→ **ACTIVITY**
Print the whole listing again exactly as it stands, leaving out any images.
======
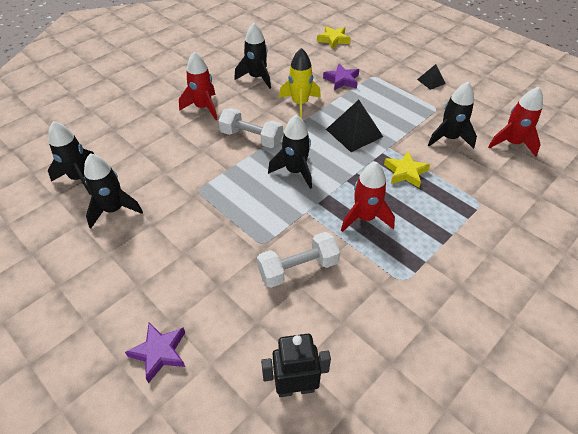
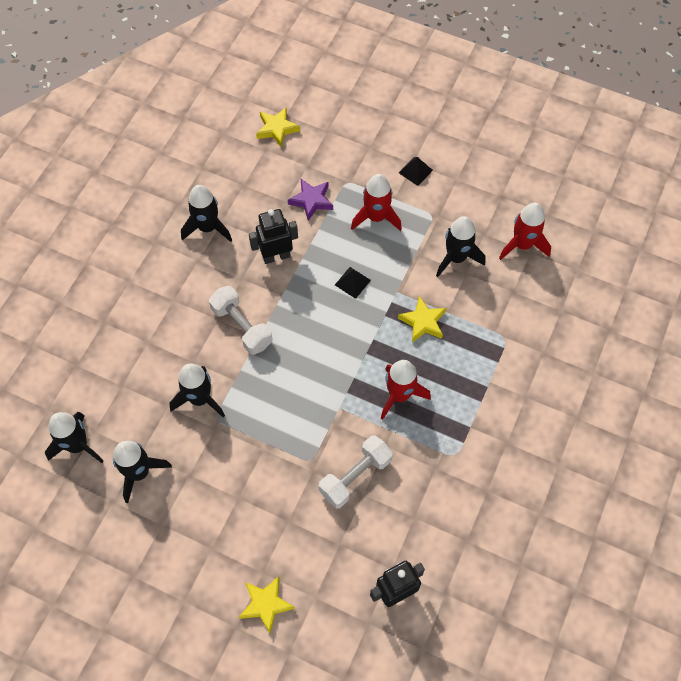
camera: 20 degrees left, 15 degrees up
(159, 352) = (266, 604): purple star -> yellow star
(203, 108) = (165, 298): red rocket -> red rocket (376, 217)
(251, 138) = (242, 326): white dumbbell -> white dumbbell turned 45 degrees clockwise
(295, 171) = (308, 358): black rocket -> black rocket (200, 398)
(300, 104) = (276, 256): yellow rocket -> black robot
(354, 133) = (352, 282): black pyramid -> black pyramid, size x0.55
======
→ **TASK RESULT**
camera: 20 degrees left, 15 degrees up
(159, 352) = (266, 604): purple star -> yellow star
(203, 108) = (165, 298): red rocket -> red rocket (376, 217)
(251, 138) = (242, 326): white dumbbell -> white dumbbell turned 45 degrees clockwise
(295, 171) = (308, 358): black rocket -> black rocket (200, 398)
(300, 104) = (276, 256): yellow rocket -> black robot
(354, 133) = (352, 282): black pyramid -> black pyramid, size x0.55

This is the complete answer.